"""

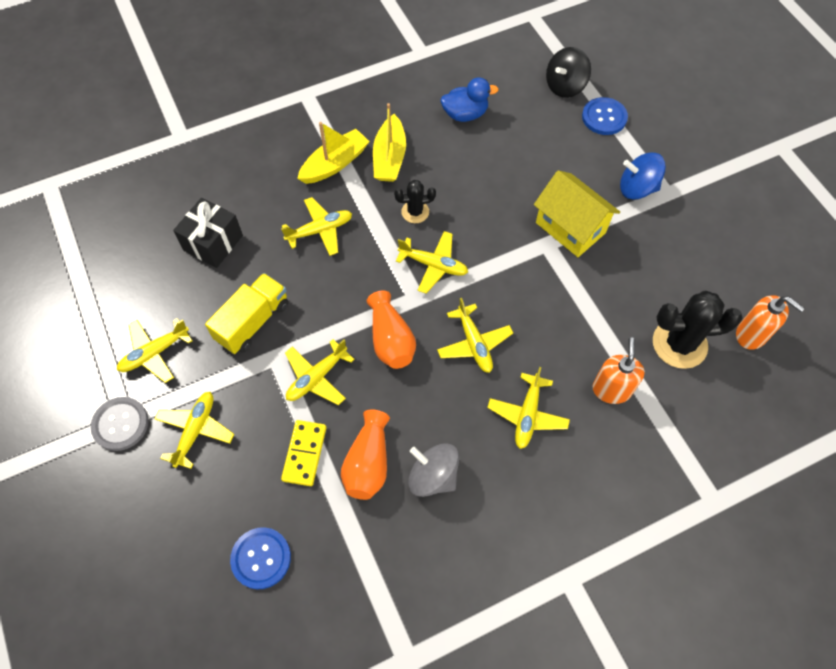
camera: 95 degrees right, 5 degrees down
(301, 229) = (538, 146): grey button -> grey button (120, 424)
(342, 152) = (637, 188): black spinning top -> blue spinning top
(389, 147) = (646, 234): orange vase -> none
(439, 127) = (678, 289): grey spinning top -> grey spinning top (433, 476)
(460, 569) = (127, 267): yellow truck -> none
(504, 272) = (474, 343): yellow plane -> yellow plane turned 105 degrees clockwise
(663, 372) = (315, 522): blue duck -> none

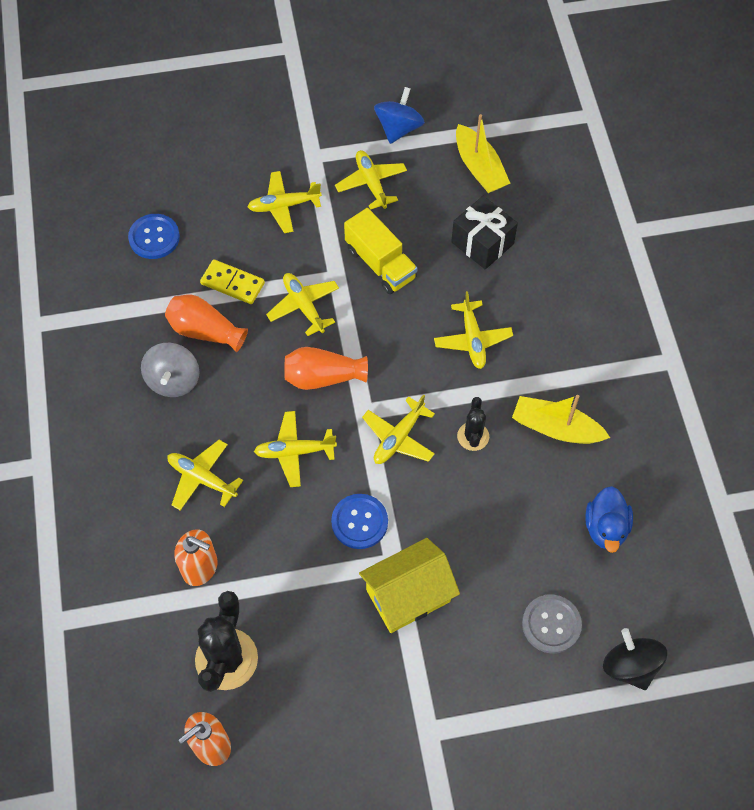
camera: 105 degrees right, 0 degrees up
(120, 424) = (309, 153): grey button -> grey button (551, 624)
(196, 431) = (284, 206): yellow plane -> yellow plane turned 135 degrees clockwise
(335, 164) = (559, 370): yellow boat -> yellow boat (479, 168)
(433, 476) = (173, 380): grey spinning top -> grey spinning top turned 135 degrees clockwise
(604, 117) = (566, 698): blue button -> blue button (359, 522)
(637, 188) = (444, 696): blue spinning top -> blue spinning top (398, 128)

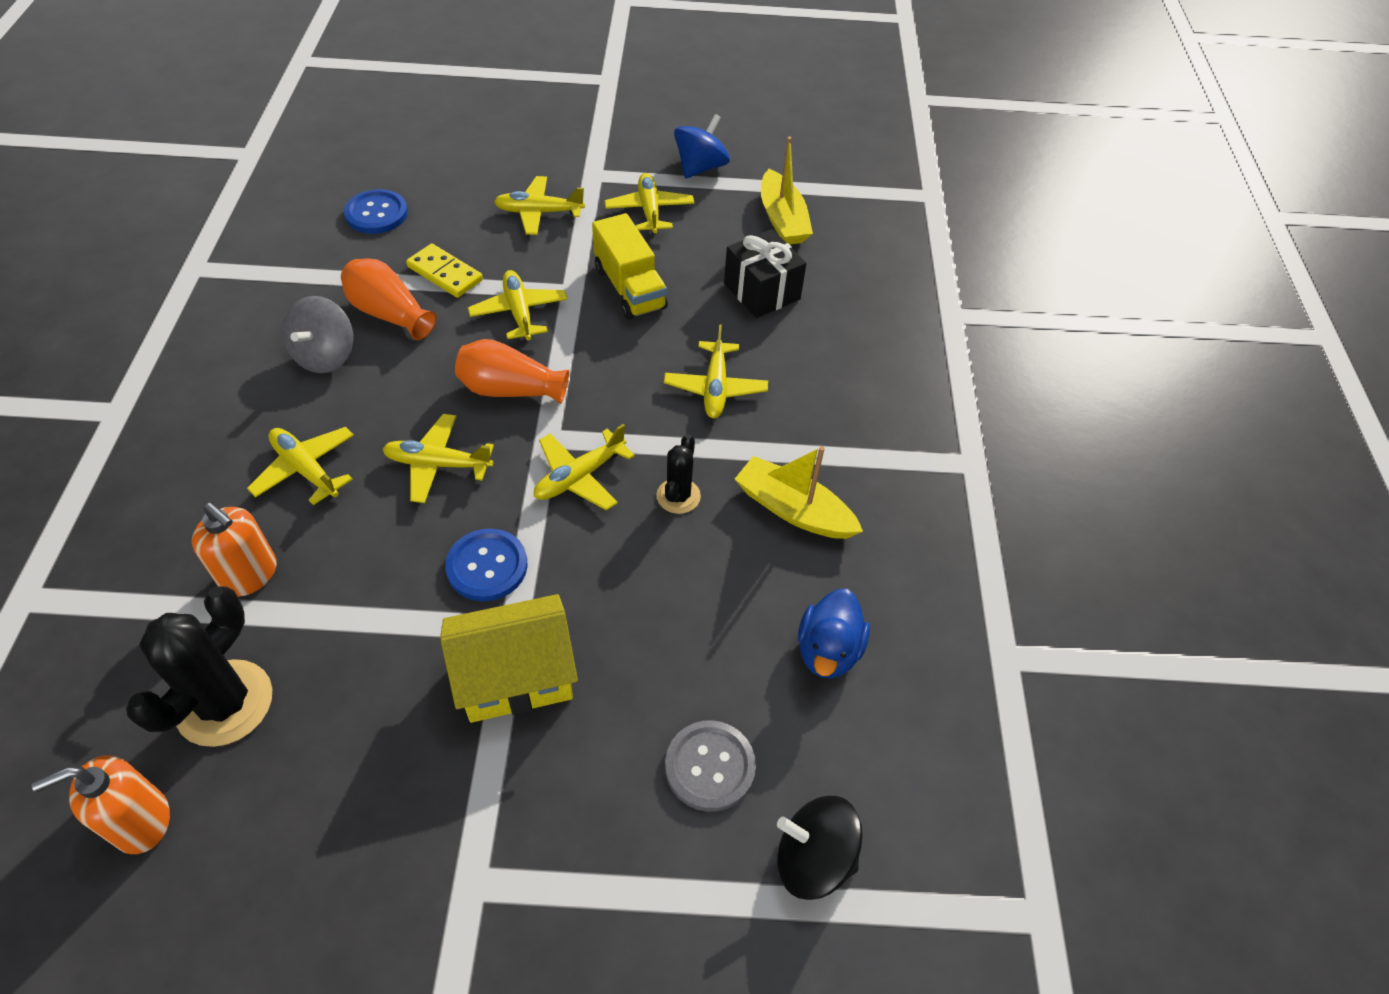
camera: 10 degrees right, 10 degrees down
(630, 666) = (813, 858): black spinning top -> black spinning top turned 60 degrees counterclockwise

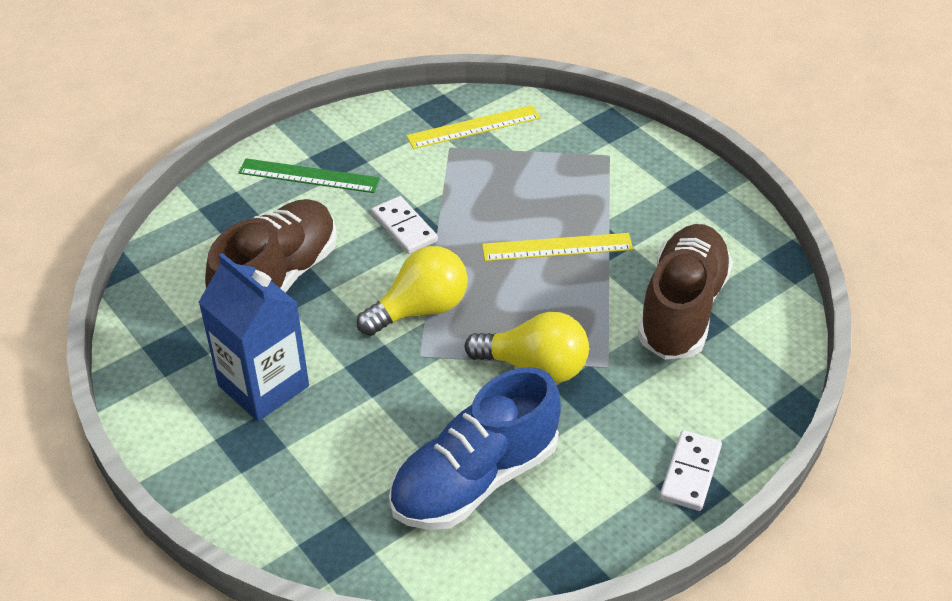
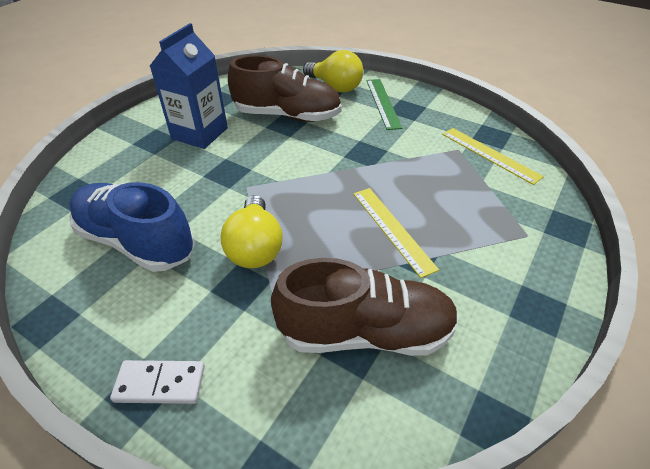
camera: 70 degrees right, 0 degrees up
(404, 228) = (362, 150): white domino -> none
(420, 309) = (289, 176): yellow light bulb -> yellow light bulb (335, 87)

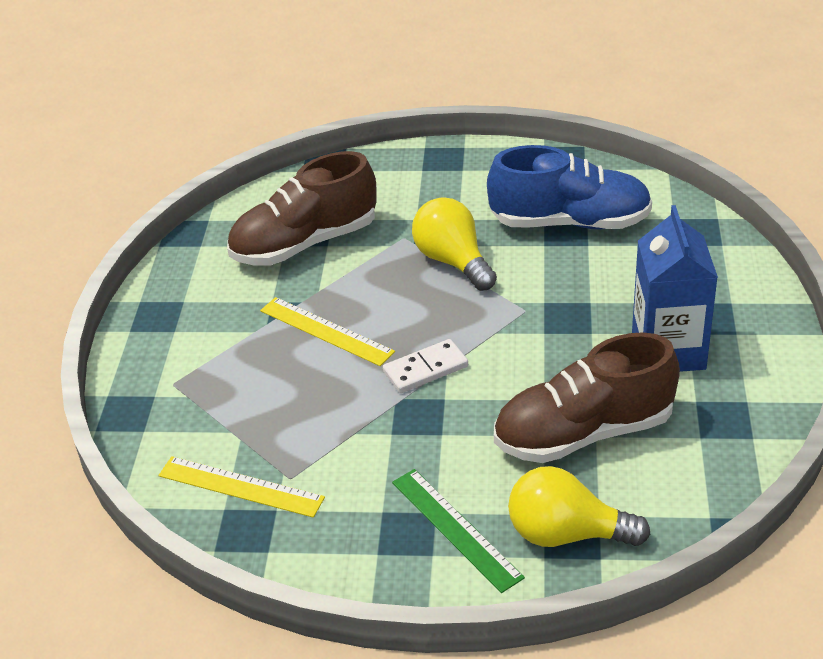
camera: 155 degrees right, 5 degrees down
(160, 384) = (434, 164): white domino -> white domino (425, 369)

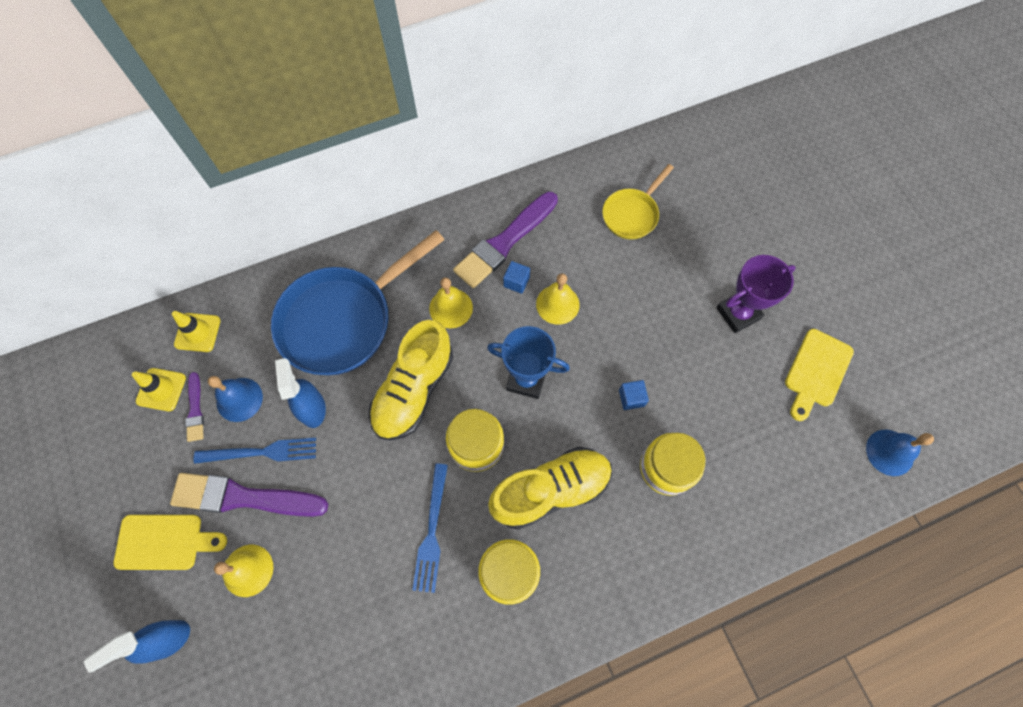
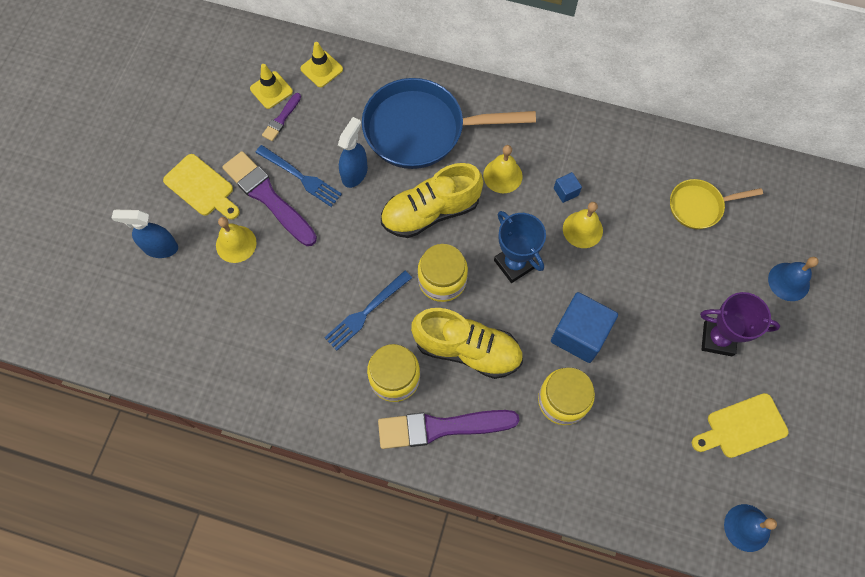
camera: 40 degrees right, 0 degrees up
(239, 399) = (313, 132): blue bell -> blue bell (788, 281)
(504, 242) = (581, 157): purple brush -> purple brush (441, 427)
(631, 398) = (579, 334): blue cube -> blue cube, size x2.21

"""

What you will do
Go through the listing above and return each line where the word "black" occurs.

Written response
(342, 152) = (637, 188): black spinning top -> blue spinning top
(630, 666) = (813, 858): black spinning top -> black spinning top turned 60 degrees counterclockwise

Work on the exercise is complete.